■ **DATA TO USE**

* * * * *

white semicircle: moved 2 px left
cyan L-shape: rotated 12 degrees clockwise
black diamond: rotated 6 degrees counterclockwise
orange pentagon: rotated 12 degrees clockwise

* * * * *

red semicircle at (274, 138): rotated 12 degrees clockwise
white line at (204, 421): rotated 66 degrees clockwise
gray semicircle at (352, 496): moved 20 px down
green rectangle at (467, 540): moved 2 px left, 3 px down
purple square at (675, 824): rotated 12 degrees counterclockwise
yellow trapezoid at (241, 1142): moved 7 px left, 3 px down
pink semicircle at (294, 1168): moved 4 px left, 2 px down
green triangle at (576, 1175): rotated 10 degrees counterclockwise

* * * * *

■ **WORK INSTRUCTIONS**
From the data above, output exactly the lines between the one containing "pink semicircle at" and the one containing "green triangle at", counting both of them.

■ **WRITTEN REPLY**
pink semicircle at (294, 1168): moved 4 px left, 2 px down
green triangle at (576, 1175): rotated 10 degrees counterclockwise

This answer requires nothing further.